## What you have to do
Locate the line that contains "C203: 2.2uF (plus". Copy it and every following line through the end of the records, exactly, and include nothing else.

BEGIN

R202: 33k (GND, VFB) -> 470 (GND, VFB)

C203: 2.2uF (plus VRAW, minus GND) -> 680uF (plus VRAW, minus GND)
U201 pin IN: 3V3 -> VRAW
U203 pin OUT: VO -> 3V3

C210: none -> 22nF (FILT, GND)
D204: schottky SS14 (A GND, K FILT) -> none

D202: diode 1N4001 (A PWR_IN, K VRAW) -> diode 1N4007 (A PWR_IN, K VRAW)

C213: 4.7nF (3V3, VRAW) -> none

END

## Reply
C203: 2.2uF (plus VRAW, minus GND) -> 680uF (plus VRAW, minus GND)
U201 pin IN: 3V3 -> VRAW
U203 pin OUT: VO -> 3V3

C210: none -> 22nF (FILT, GND)
D204: schottky SS14 (A GND, K FILT) -> none

D202: diode 1N4001 (A PWR_IN, K VRAW) -> diode 1N4007 (A PWR_IN, K VRAW)

C213: 4.7nF (3V3, VRAW) -> none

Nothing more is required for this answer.